Task prompt -
Rewrite every line of the data below as a JSON list of strings, one string per line, leaving out any blank lines.

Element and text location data
-- start --
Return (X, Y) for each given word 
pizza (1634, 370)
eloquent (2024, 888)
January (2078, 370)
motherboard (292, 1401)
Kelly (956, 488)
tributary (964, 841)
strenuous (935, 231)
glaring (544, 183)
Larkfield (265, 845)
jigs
-- end --
Complete output -
[
  "Return (X, Y) for each given word ",
  "pizza (1634, 370)",
  "eloquent (2024, 888)",
  "January (2078, 370)",
  "motherboard (292, 1401)",
  "Kelly (956, 488)",
  "tributary (964, 841)",
  "strenuous (935, 231)",
  "glaring (544, 183)",
  "Larkfield (265, 845)",
  "jigs"
]